## WHAT TO PRODUCE
All lines at or after the one containing "Apfel (gelb) 546,169,626,265", up to the last line of the material, must be repeated exactly, and no others.

## STORED DATA
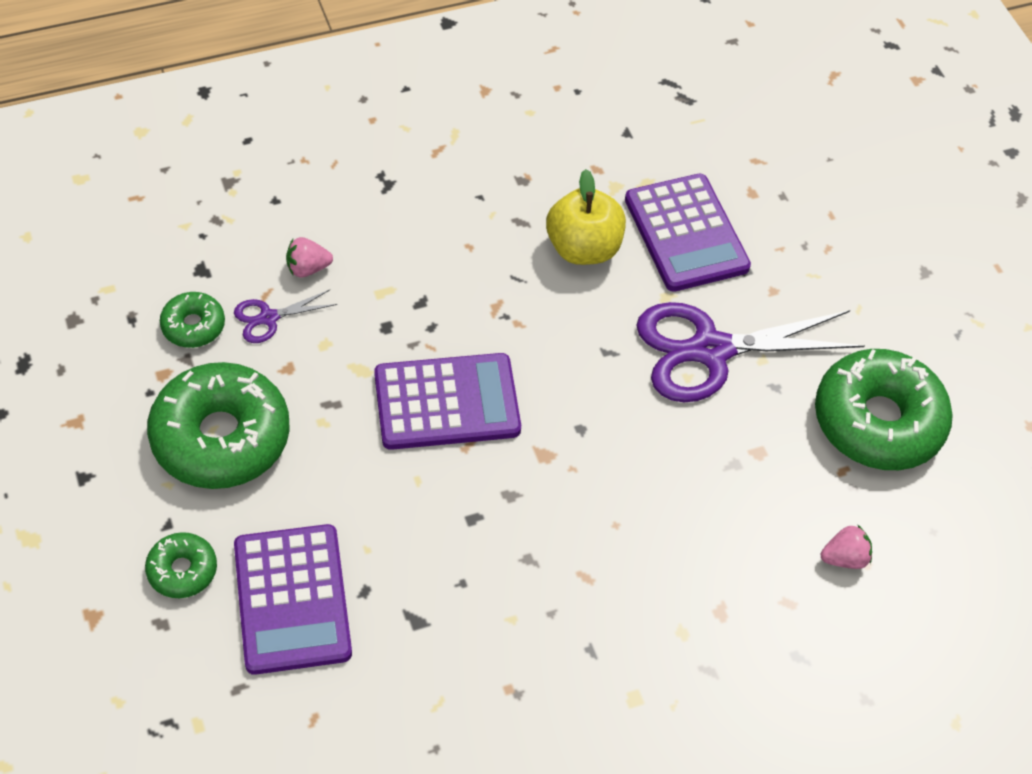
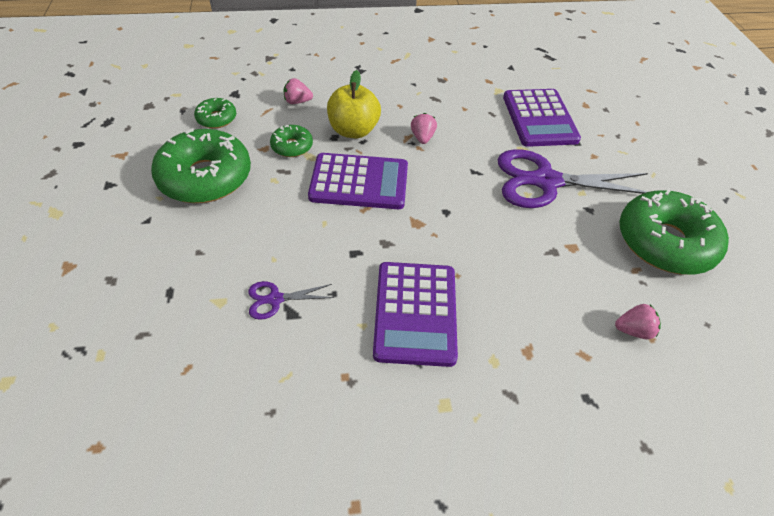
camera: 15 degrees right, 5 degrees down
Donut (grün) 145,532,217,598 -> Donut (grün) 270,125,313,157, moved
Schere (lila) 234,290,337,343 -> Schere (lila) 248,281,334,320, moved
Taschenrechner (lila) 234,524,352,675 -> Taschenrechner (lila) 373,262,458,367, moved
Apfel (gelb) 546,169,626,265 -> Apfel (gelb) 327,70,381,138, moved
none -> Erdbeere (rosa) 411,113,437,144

## RESPONSE AREA
Apfel (gelb) 546,169,626,265 -> Apfel (gelb) 327,70,381,138, moved
none -> Erdbeere (rosa) 411,113,437,144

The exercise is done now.